-- Material to process follows --

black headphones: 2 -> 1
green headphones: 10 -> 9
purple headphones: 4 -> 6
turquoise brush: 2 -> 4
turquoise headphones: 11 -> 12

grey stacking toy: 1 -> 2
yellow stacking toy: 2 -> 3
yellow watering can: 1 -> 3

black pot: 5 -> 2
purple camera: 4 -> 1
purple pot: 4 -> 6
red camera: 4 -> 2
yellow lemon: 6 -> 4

-- Material to process concluded --
-- Material to process follows --

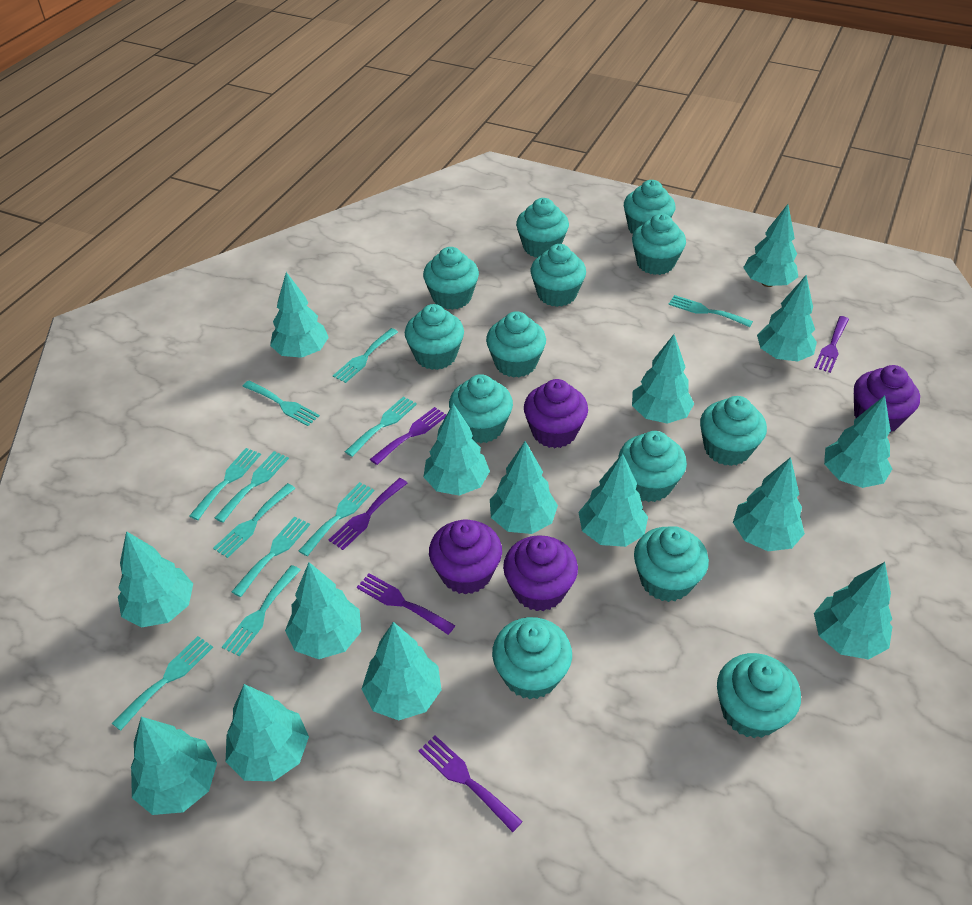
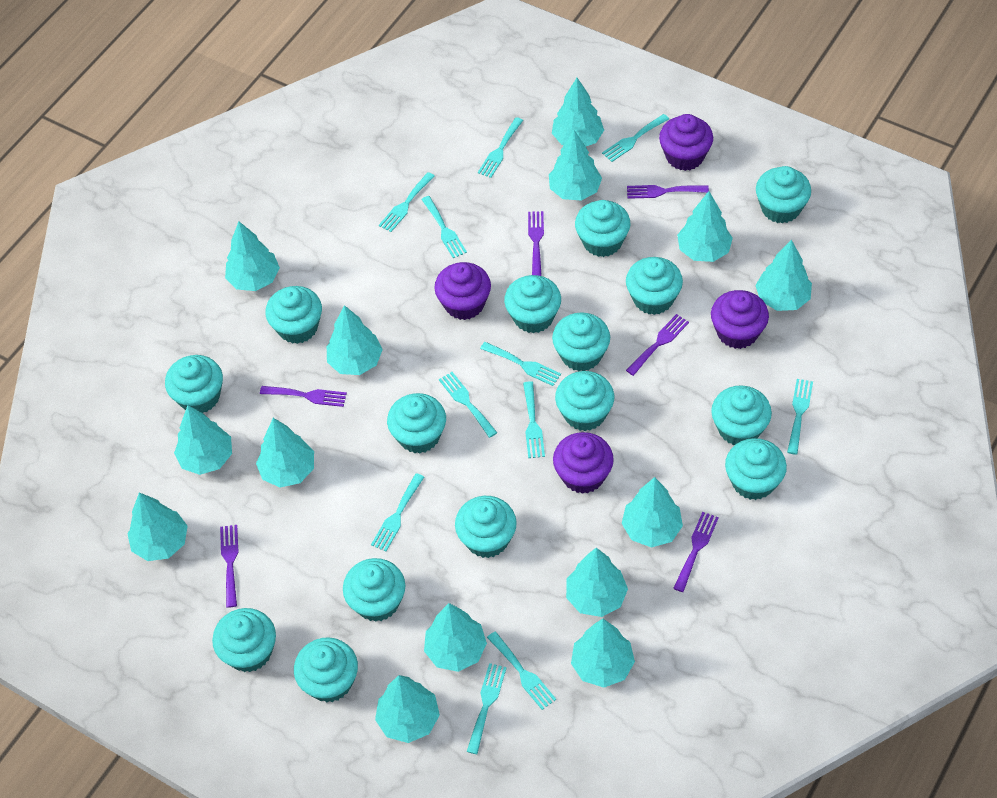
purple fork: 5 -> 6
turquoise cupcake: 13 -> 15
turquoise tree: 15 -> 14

-- Material to process concluded --
-- Material to process follows --

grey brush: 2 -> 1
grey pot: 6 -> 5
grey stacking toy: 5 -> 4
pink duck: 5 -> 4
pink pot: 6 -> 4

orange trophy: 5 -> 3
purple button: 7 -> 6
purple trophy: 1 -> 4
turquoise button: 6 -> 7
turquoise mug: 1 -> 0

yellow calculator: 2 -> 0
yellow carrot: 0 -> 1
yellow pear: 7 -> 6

-- Material to process concluded --

Copy each line of the listing above that contains the word "turquoise".

# [Finished task]
turquoise brush: 2 -> 4
turquoise headphones: 11 -> 12
turquoise cupcake: 13 -> 15
turquoise tree: 15 -> 14
turquoise button: 6 -> 7
turquoise mug: 1 -> 0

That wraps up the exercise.